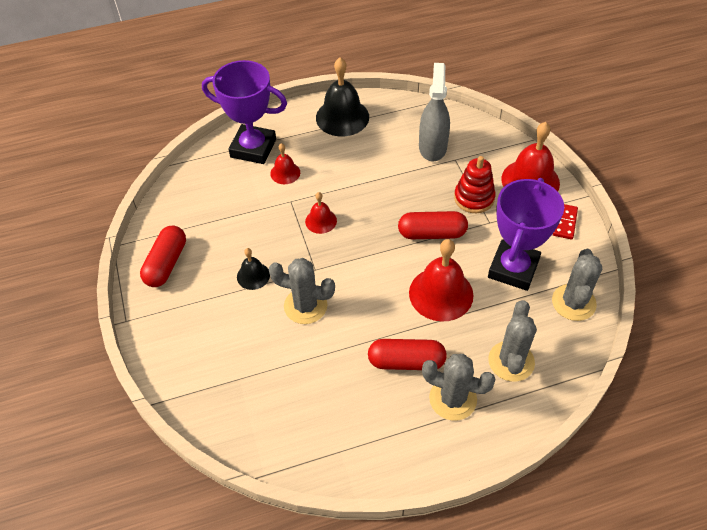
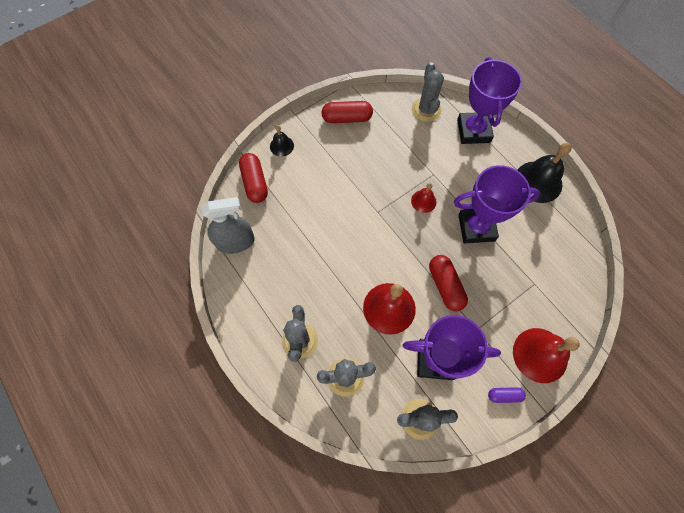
camera: 70 degrees right, 15 degrees up
(253, 276) = (357, 174): black bell -> black bell (281, 146)
(285, 173) = (459, 161): red bell -> none
(305, 306) = (344, 216): grey cactus -> grey cactus (426, 110)
(374, 185) = (476, 227): none -> purple trophy
(406, 361) = (320, 299): red capsule -> red capsule (255, 183)
(432, 147) = (540, 261): grey spray bottle -> grey spray bottle (235, 242)
(474, 198) = (497, 310): red stacking toy -> none
(564, 222) = (504, 395): red domino -> purple capsule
● ● ●
Your answer should be the lines of the records that hold the string "grey".

(305, 306) = (344, 216): grey cactus -> grey cactus (426, 110)
(432, 147) = (540, 261): grey spray bottle -> grey spray bottle (235, 242)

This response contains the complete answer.